Work required: Of the lines below, report only those that contain "tape".

Record set:
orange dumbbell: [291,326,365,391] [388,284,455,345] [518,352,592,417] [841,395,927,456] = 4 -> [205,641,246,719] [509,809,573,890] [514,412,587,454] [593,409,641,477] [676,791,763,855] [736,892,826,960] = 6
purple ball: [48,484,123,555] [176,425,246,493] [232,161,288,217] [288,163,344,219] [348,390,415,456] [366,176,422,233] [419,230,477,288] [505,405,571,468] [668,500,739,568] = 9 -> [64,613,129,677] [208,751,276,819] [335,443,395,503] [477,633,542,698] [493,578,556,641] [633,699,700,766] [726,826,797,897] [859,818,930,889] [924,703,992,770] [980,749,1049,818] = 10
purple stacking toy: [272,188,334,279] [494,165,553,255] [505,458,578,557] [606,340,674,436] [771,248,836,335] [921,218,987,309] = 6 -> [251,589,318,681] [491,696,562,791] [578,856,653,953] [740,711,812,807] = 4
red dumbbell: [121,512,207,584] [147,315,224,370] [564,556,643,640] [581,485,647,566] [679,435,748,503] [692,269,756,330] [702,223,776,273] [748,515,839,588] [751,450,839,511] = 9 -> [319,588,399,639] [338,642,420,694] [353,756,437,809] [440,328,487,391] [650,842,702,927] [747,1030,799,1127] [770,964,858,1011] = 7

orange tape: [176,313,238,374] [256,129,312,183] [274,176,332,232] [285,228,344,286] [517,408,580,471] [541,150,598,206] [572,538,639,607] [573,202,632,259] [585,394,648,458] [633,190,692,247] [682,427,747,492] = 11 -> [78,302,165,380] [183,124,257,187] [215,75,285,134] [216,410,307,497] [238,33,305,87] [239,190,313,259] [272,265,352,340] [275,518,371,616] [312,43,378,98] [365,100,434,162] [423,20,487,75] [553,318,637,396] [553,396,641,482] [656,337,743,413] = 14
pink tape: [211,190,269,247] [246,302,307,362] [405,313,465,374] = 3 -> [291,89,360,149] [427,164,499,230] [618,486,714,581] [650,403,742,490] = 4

Output for this task:
orange tape: [176,313,238,374] [256,129,312,183] [274,176,332,232] [285,228,344,286] [517,408,580,471] [541,150,598,206] [572,538,639,607] [573,202,632,259] [585,394,648,458] [633,190,692,247] [682,427,747,492] = 11 -> [78,302,165,380] [183,124,257,187] [215,75,285,134] [216,410,307,497] [238,33,305,87] [239,190,313,259] [272,265,352,340] [275,518,371,616] [312,43,378,98] [365,100,434,162] [423,20,487,75] [553,318,637,396] [553,396,641,482] [656,337,743,413] = 14
pink tape: [211,190,269,247] [246,302,307,362] [405,313,465,374] = 3 -> [291,89,360,149] [427,164,499,230] [618,486,714,581] [650,403,742,490] = 4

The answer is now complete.